▶ **WHAT THE TASK REQUIRES**
Records follow. Pull out every line that contains "Zenlux".

[Collected data entries]
_ _ _ _ _
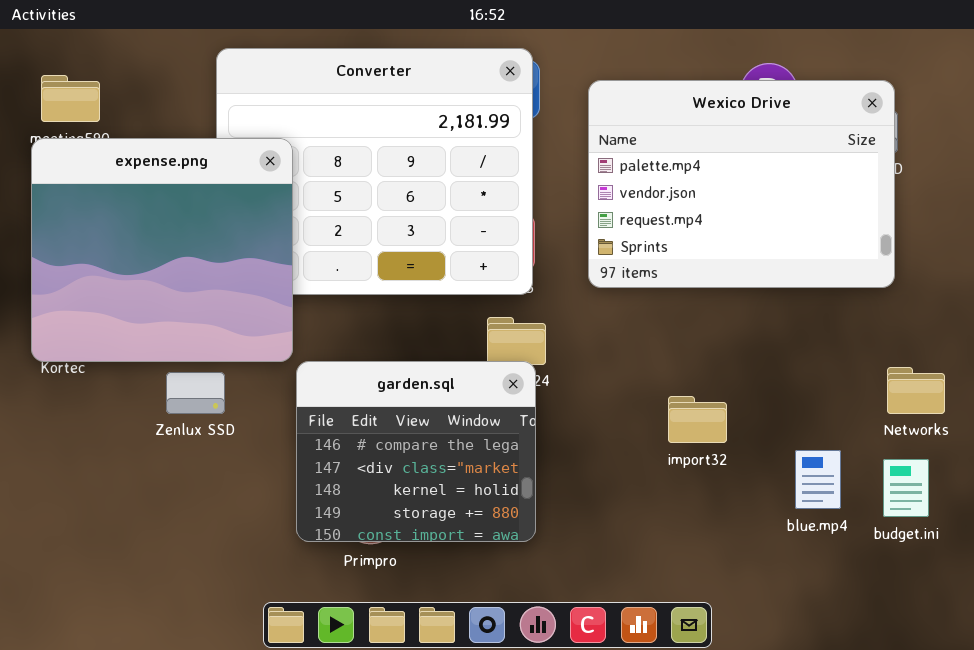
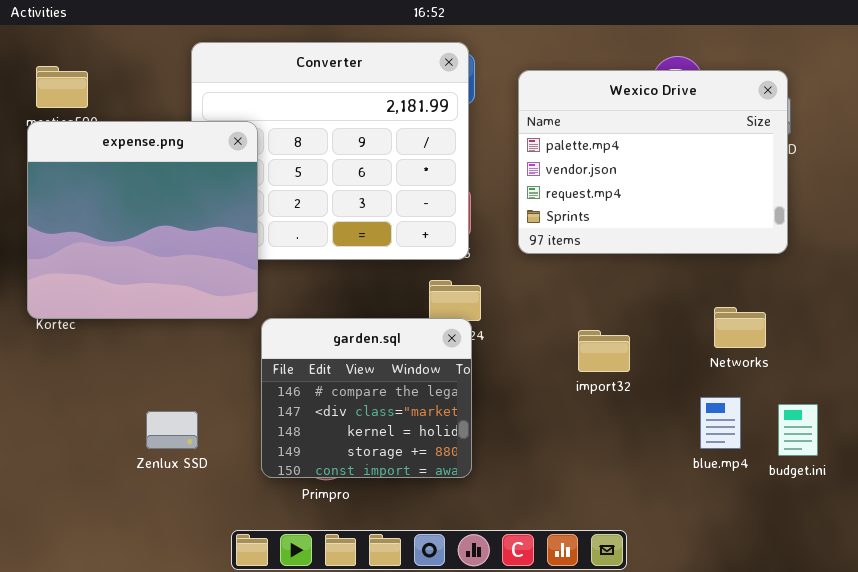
Networks: [887,367,945,414] -> [714,307,766,348], moved
Zenlux SSD: [166,372,225,414] -> [146,411,198,449], moved
import32: [668,396,727,443] -> [578,330,630,372], moved

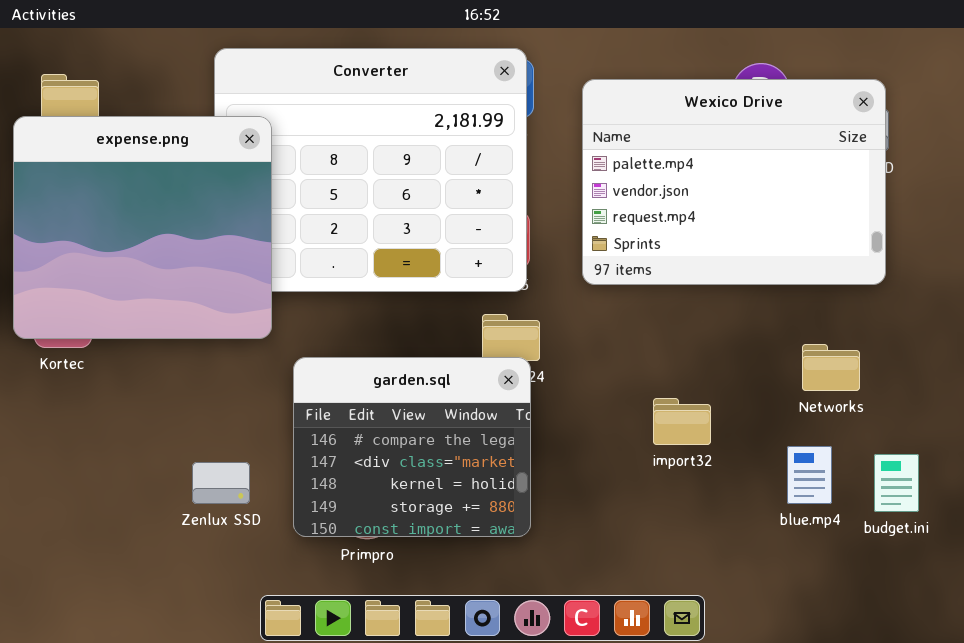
expense.png: [27,121,258,319] -> [13,116,272,339], moved
import32: [578,330,630,372] -> [653,398,711,445], moved
Zenlux SSD: [146,411,198,449] -> [192,462,250,504], moved

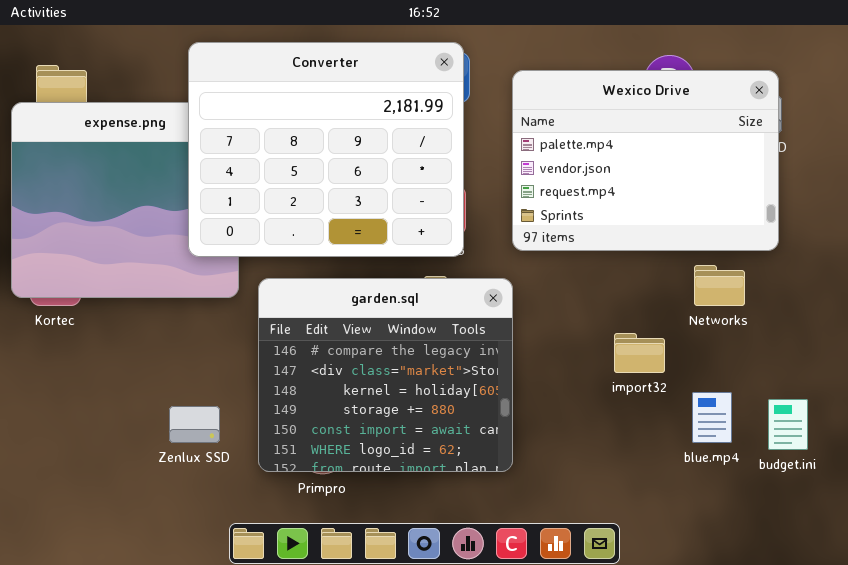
Converter: [214,48,527,292] -> [188,42,464,257], raised
Networks: [802,344,860,391] -> [694,265,745,306], moved
garden.sql: [293,357,531,537] -> [258,278,513,472], resized
import32: [653,398,711,445] -> [614,333,665,373], moved

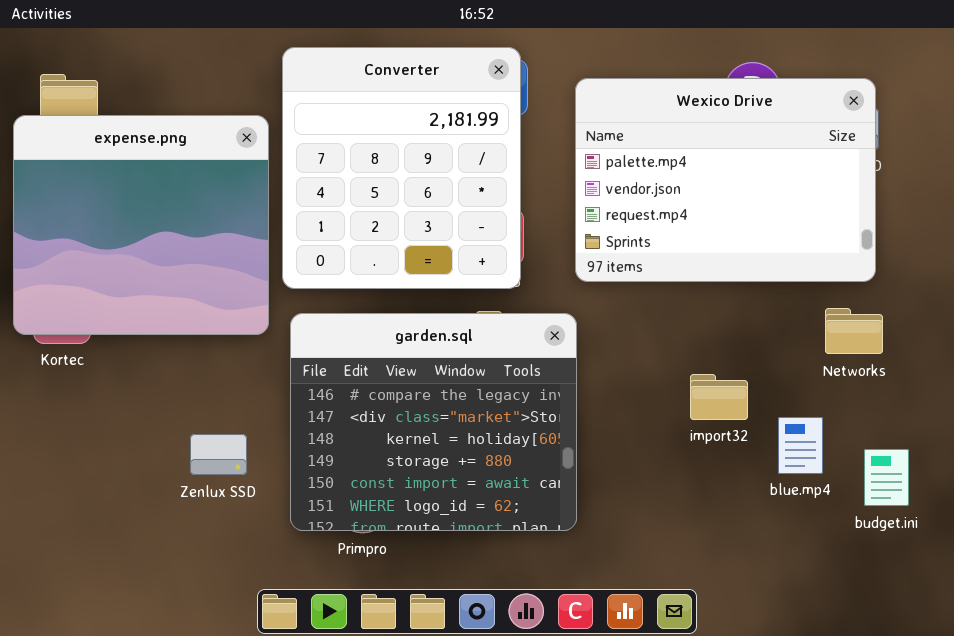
Converter: [188,42,464,257] -> [282,47,521,289], resized
Networks: [694,265,745,306] -> [825,308,883,354], moved
blue.mp4: [692,392,732,443] -> [778,417,823,474], moved
Zenlux SSD: [169,406,220,443] -> [190,434,247,475], moved

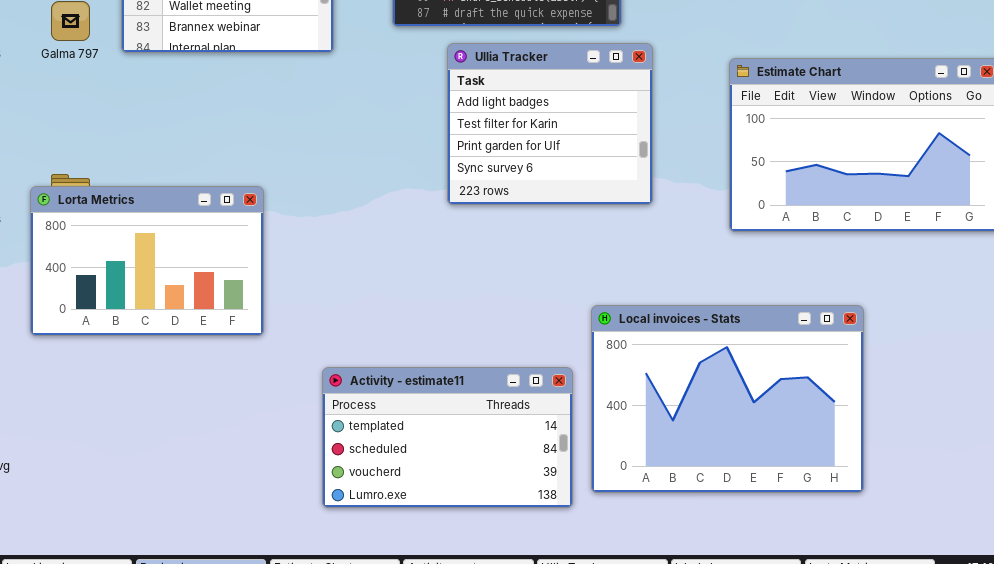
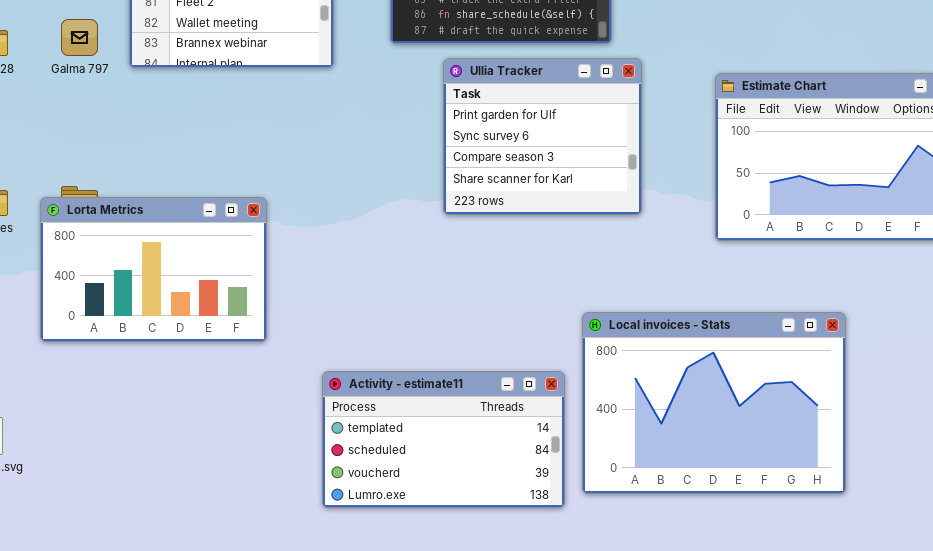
Ullia Tracker: [447,43,653,205] -> [443,58,642,215], scrolled down 2 rows

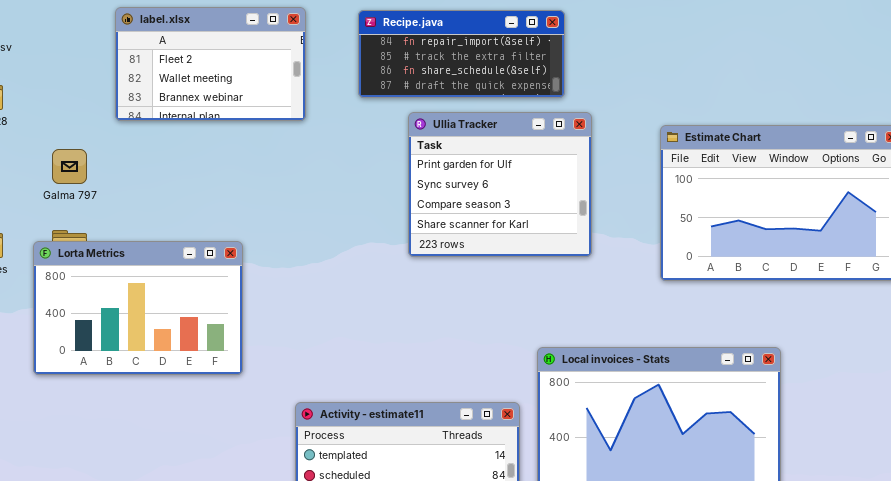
Galma 797: [61,19,98,56] -> [52,149,87,184], moved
_ _ _ _ _
▶ **EXERCISE OUTPUT**
Zenlux SSD: [166,372,225,414] -> [146,411,198,449], moved
Zenlux SSD: [146,411,198,449] -> [192,462,250,504], moved
Zenlux SSD: [169,406,220,443] -> [190,434,247,475], moved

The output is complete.